→ Problem
Would you filter these records and copy every line that has the word "brown"?

########

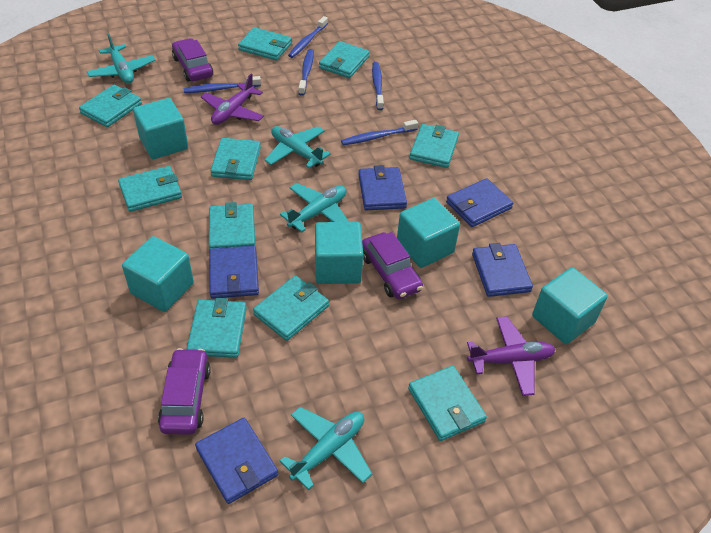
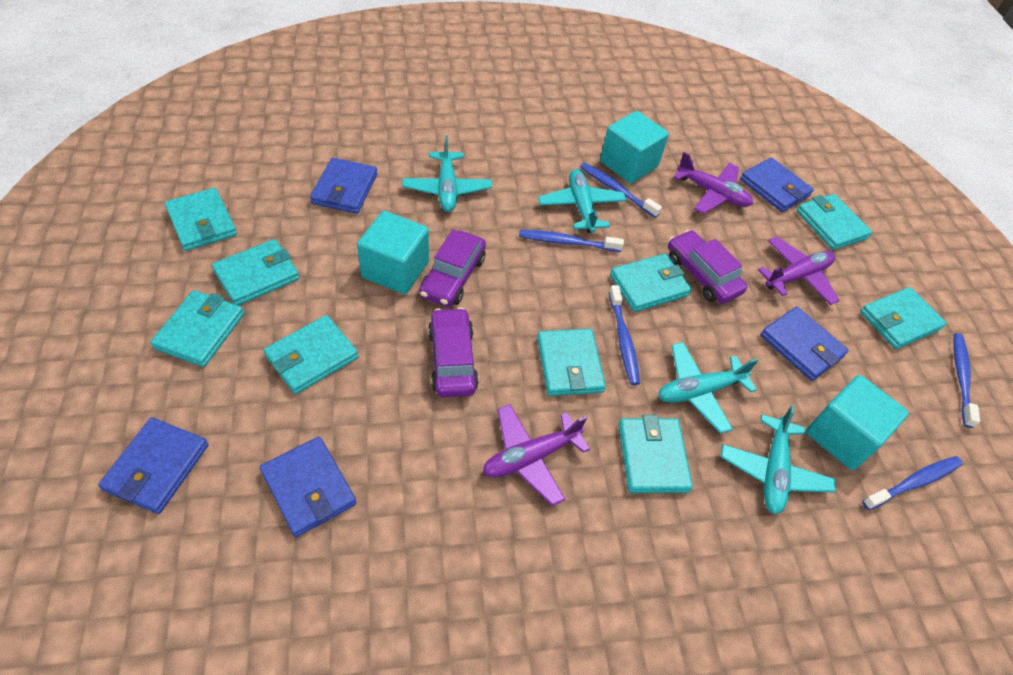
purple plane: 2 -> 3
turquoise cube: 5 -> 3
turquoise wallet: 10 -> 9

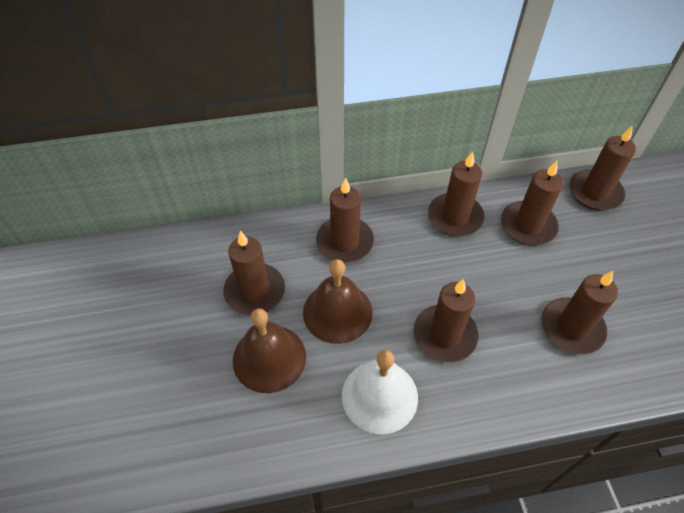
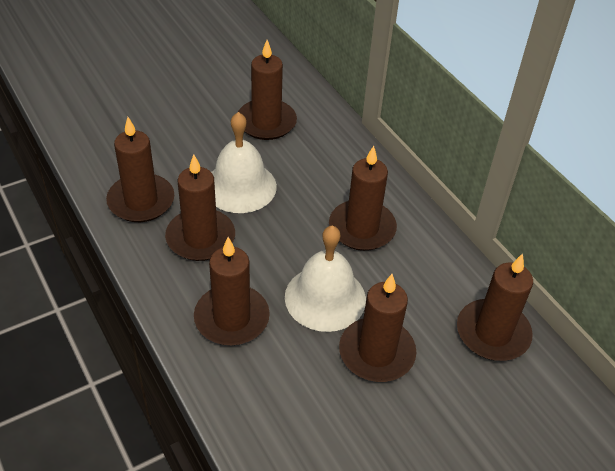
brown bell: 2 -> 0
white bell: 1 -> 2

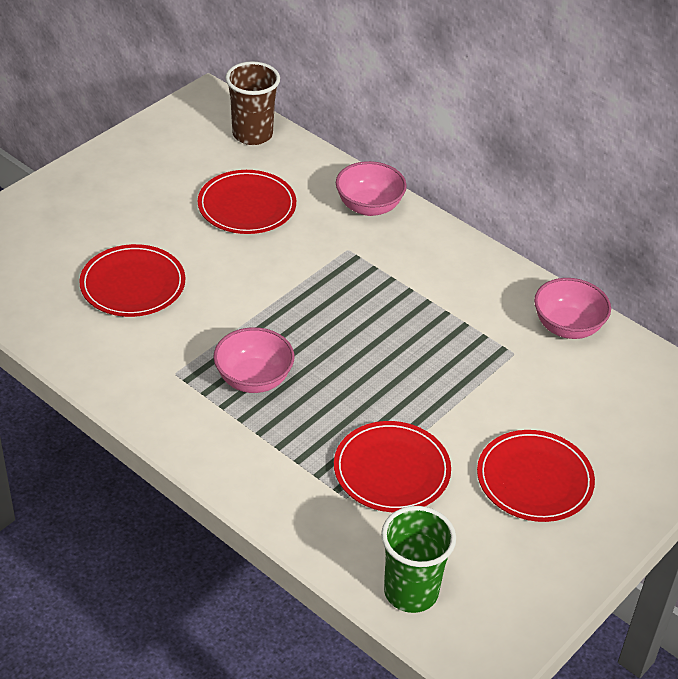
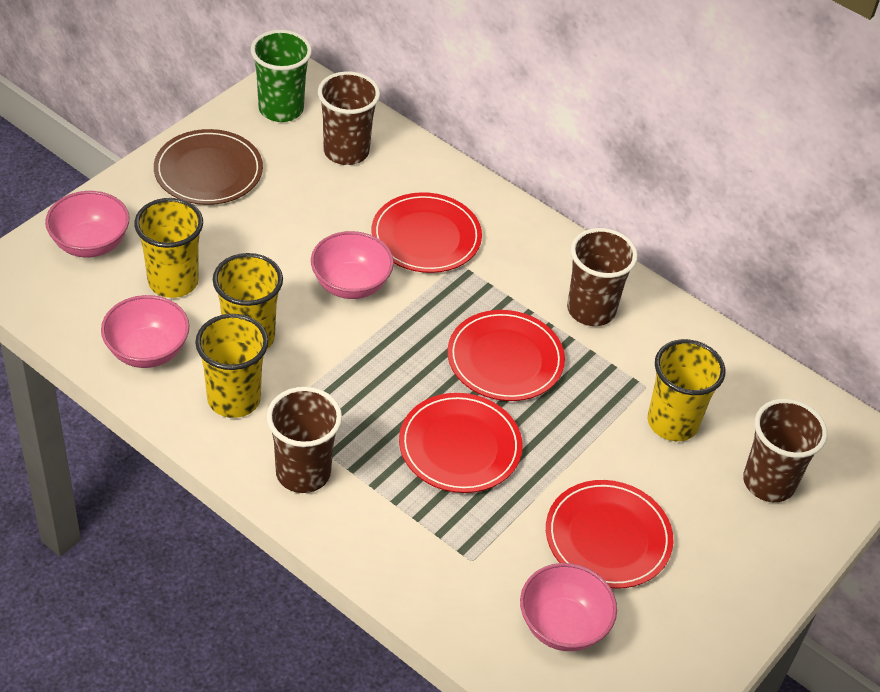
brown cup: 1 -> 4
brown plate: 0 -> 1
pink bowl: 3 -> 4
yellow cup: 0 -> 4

########

→ Your solution
brown bell: 2 -> 0
brown cup: 1 -> 4
brown plate: 0 -> 1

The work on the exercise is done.